===== Source material =====

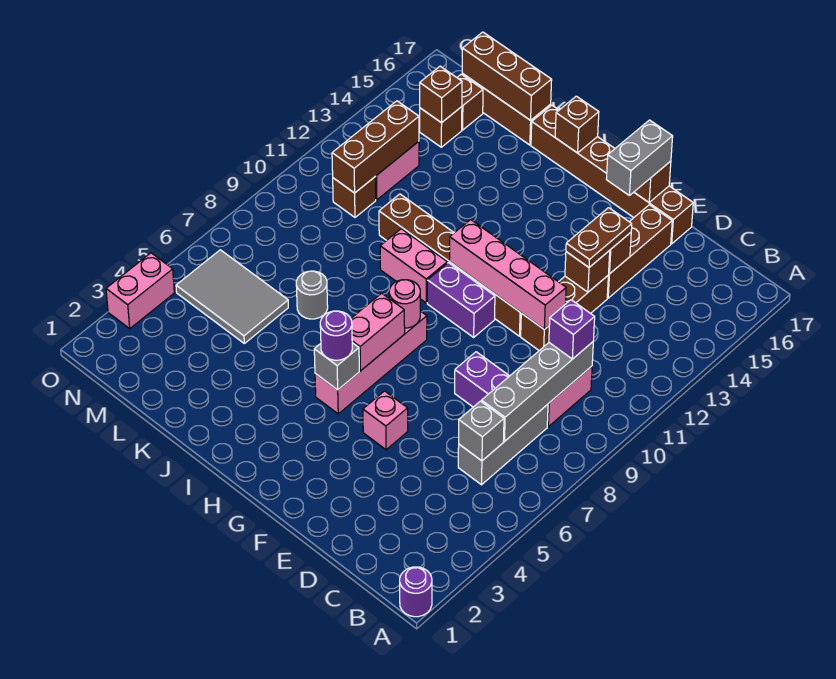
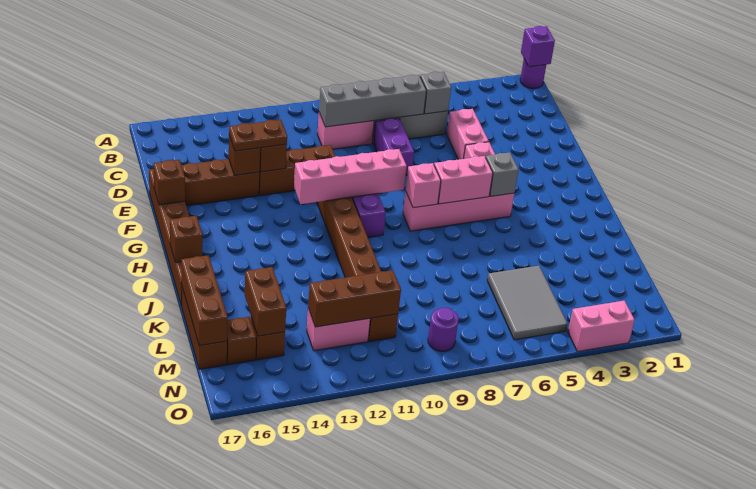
purple brick C10 level 3 -> purple brick A1 level 2
pink brick E11:H11 level 2 -> pink brick G9:G12 level 2
grey brick F16:F17 level 3 -> none
purple round brick H5 level 3 -> purple round brick N9 level 1
pink round brick H8 level 2 -> pink brick H8 level 2
pink brick I10:J10 level 1 -> pink brick D5:E5 level 1
grey round brick K7 level 1 -> none
brown brick M15 level 2 -> brown brick L15:M15 level 2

=====

Exercise details
Reproduce verbatim the stretch of lines beginning with the one containing "grey round brick K7 level 1 -> none" and ending at the close of the entries above.

Exercise result
grey round brick K7 level 1 -> none
brown brick M15 level 2 -> brown brick L15:M15 level 2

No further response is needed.